(YOUR ASSIGNMENT):
Your answer should be every line of the records that contains the word "white".

(INPUT RECORDS):
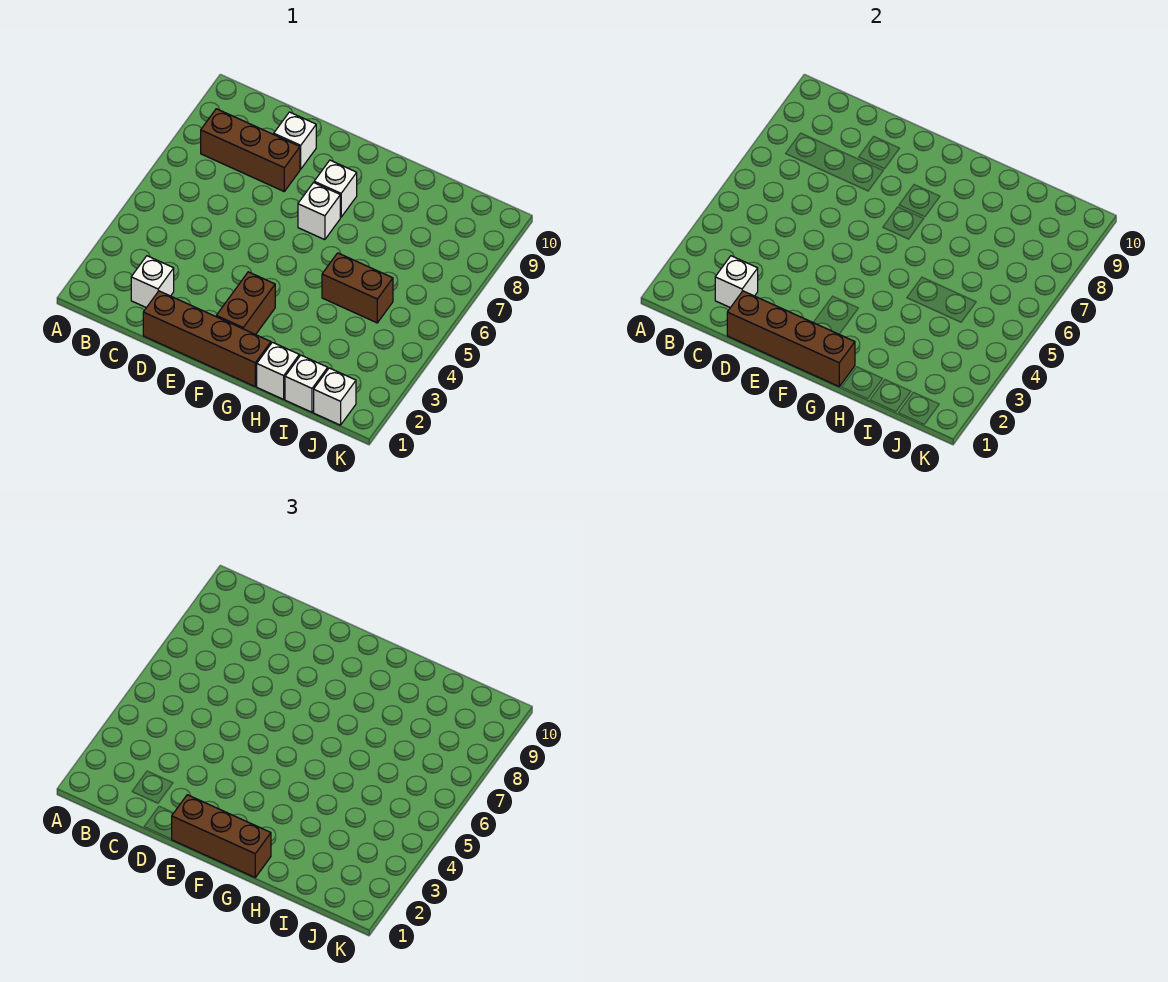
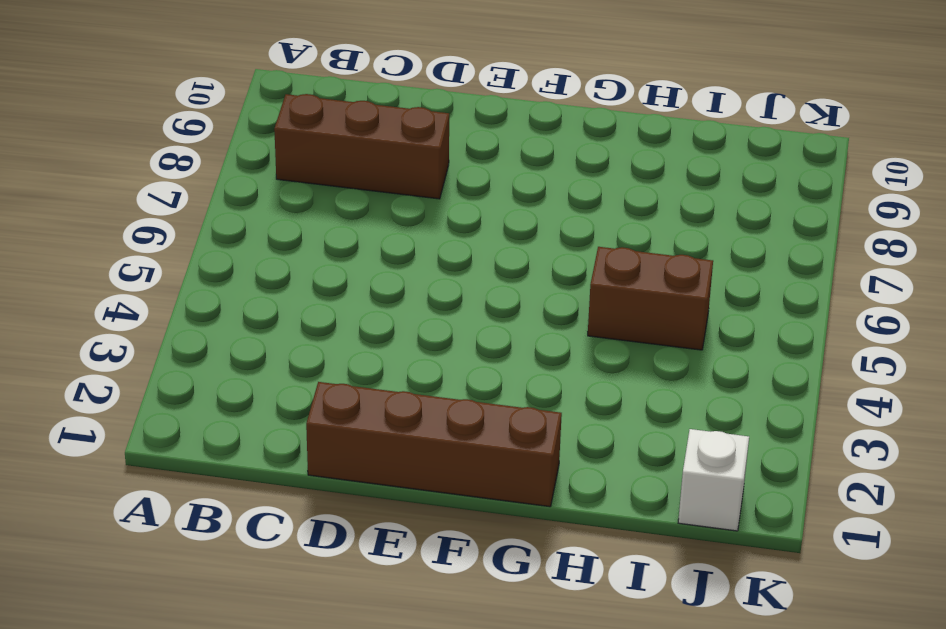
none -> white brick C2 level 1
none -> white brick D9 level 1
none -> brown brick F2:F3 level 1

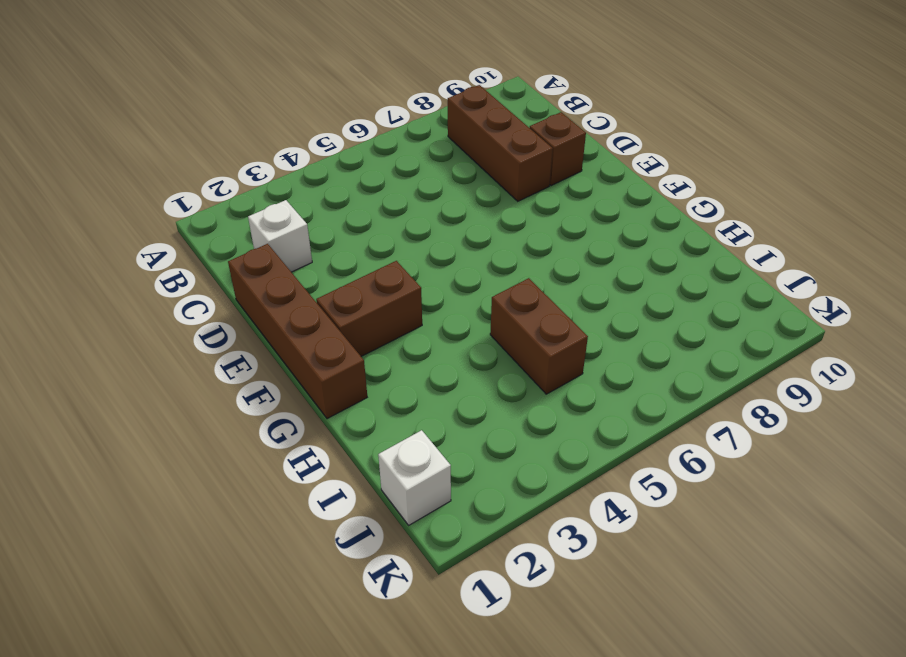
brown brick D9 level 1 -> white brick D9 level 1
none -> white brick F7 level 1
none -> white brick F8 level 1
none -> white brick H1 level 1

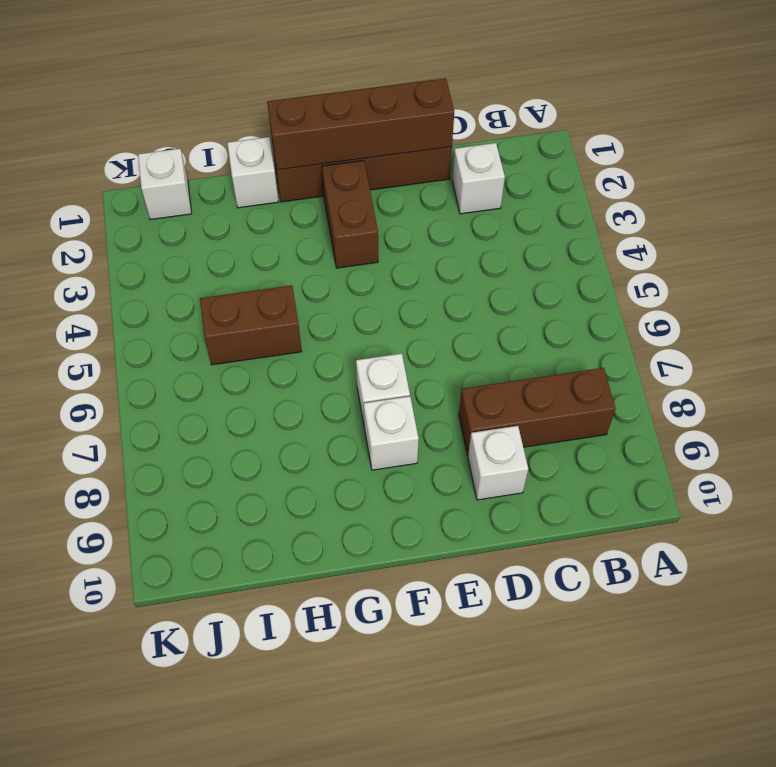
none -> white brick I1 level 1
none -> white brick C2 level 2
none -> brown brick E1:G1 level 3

...

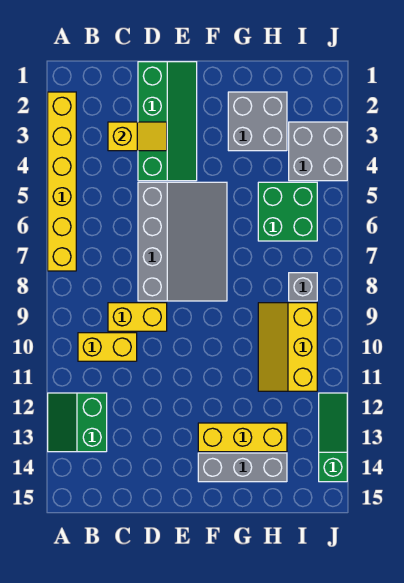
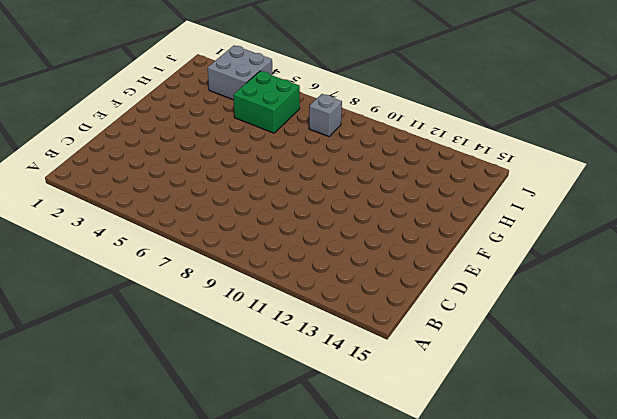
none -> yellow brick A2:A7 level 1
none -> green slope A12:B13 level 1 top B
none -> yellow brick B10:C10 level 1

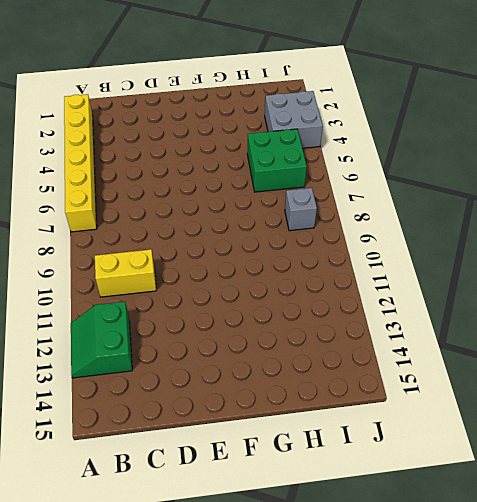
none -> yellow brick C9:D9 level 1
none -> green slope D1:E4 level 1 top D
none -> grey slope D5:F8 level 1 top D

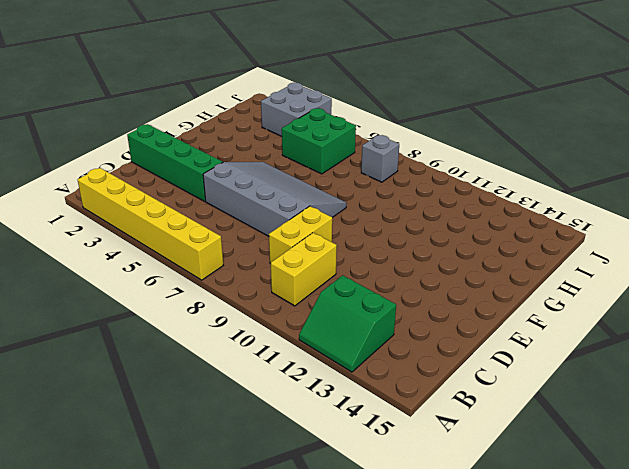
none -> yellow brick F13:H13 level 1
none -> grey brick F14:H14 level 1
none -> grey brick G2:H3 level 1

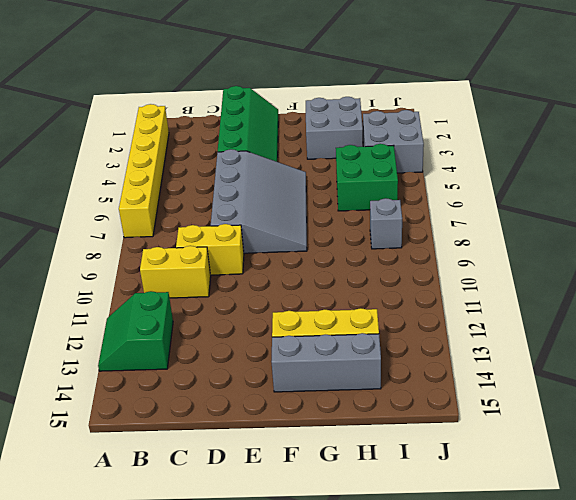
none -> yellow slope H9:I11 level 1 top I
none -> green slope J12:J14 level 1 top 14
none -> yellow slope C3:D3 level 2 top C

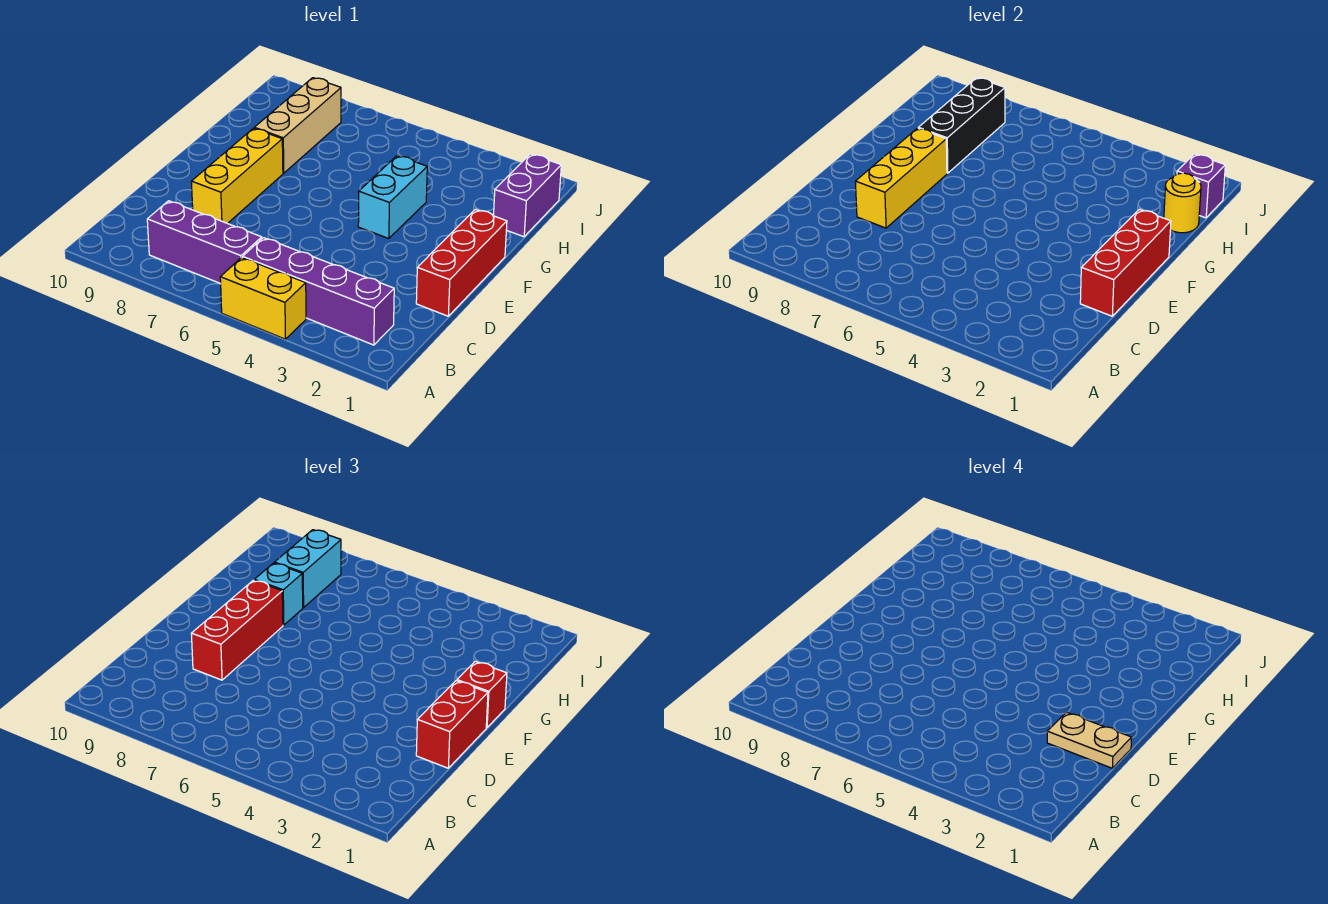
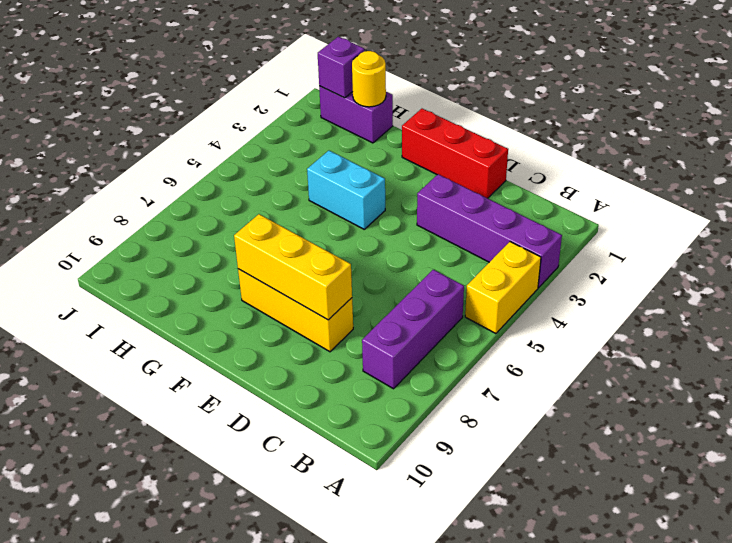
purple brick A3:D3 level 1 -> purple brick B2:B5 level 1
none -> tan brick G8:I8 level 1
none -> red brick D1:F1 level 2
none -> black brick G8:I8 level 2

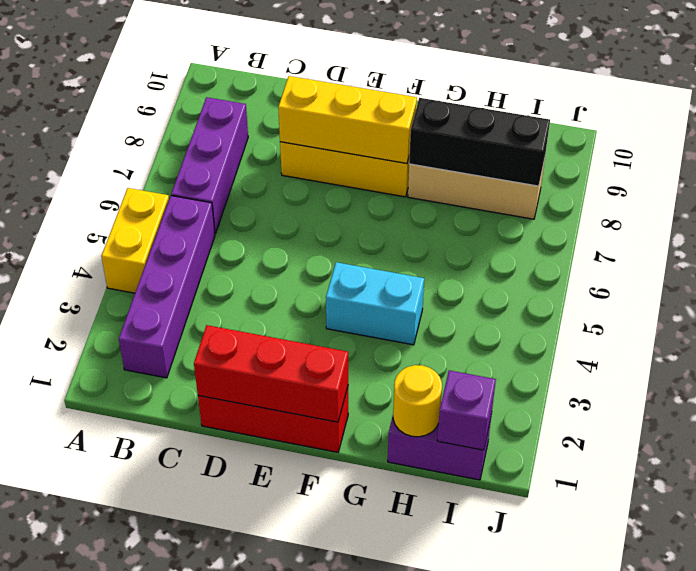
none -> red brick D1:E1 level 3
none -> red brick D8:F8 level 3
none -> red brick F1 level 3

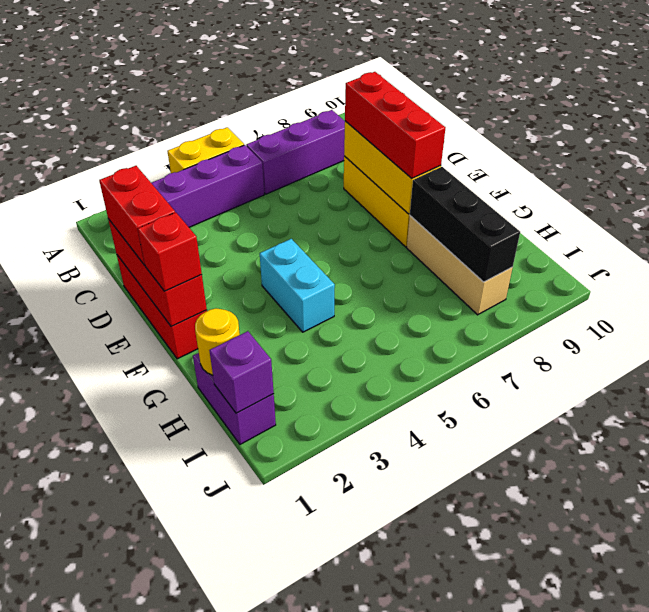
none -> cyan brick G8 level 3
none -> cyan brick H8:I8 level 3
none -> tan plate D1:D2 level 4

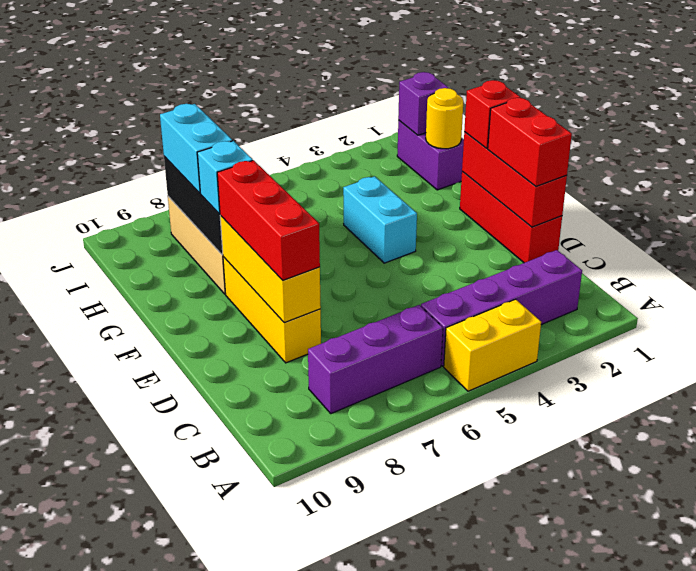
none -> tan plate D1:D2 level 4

(REPLY TO THE EXERCISE):
none -> white brick C2 level 1
none -> white brick D9 level 1
brown brick D9 level 1 -> white brick D9 level 1
none -> white brick F7 level 1
none -> white brick F8 level 1
none -> white brick H1 level 1
none -> white brick I1 level 1
none -> white brick C2 level 2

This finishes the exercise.